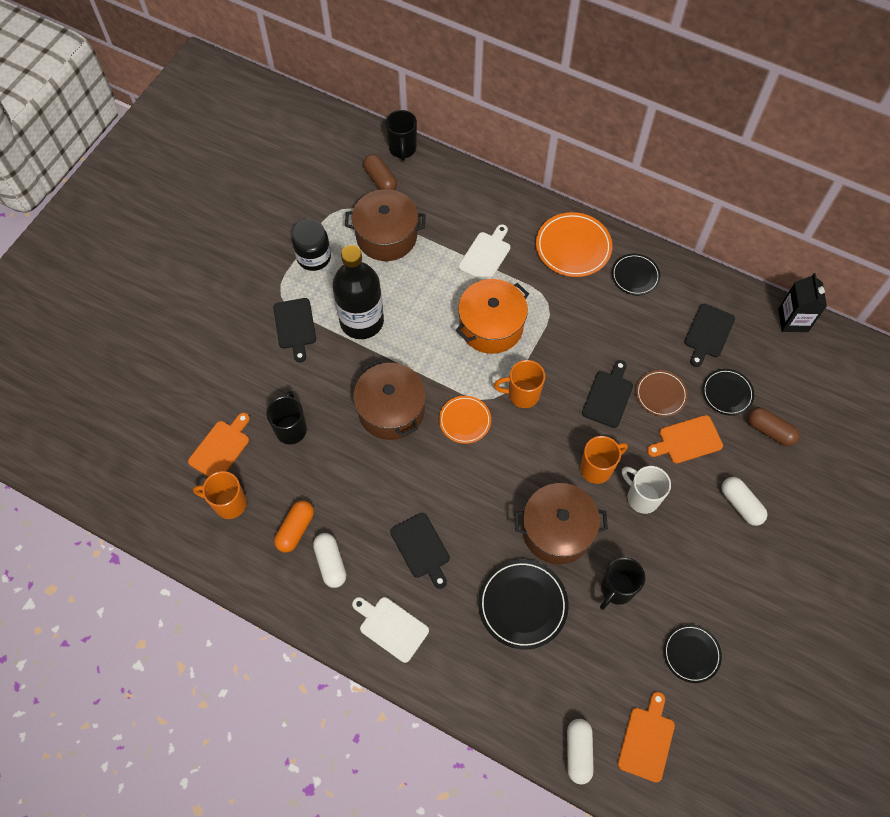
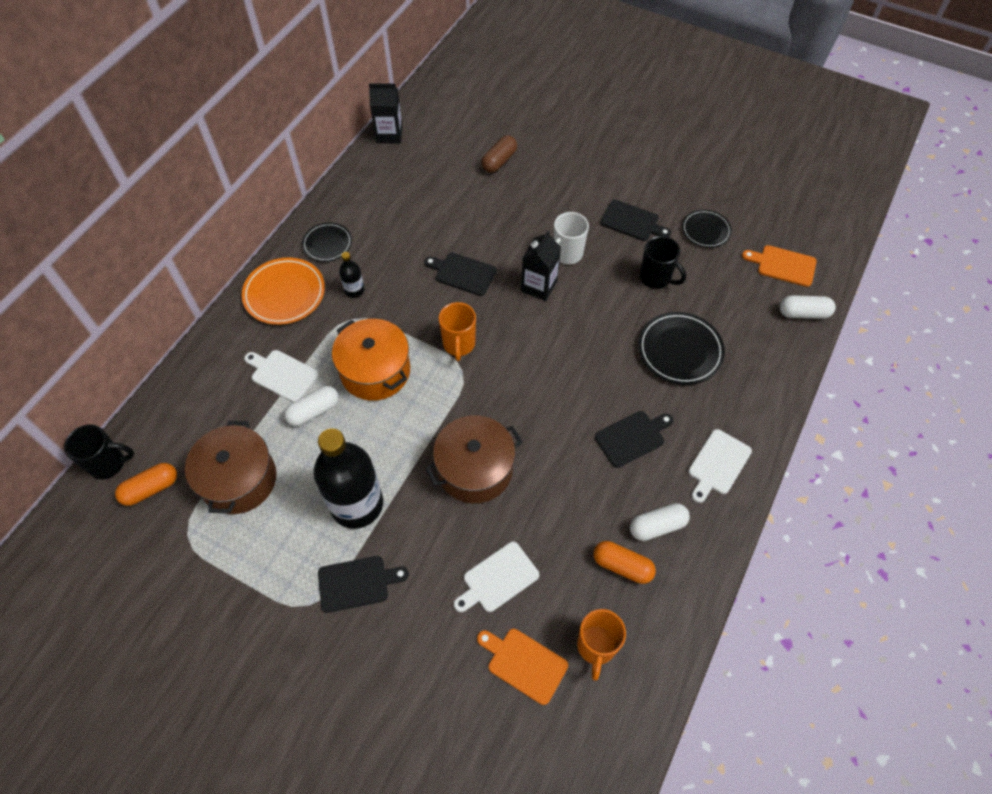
camera: 90 degrees left, 5 degrees down
(291, 429) = (498, 579): black mug -> white cutting board
(314, 257) = (257, 565): black jar -> none
(380, 180) = (151, 489): brown capsule -> orange capsule
(465, 421) = (488, 397): orange plate -> none
(557, 530) = (604, 320): brown pot -> none
(580, 303) = (354, 290): none -> black bottle
(597, 468) = (539, 286): orange mug -> black carton
(661, 394) = (461, 233): brown plate -> none
(687, 440) = (509, 218): orange cutting board -> none
(708, 333) = (398, 194): black cutting board -> black cutting board (632, 221)
(727, 393) = (461, 186): black plate -> none
(741, 504) = (569, 187): white capsule -> white capsule (314, 411)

#### [Description of the task]
Scan the data above for the word "plate", then copy every line that holds it.

#### [Response]
(465, 421) = (488, 397): orange plate -> none
(661, 394) = (461, 233): brown plate -> none
(727, 393) = (461, 186): black plate -> none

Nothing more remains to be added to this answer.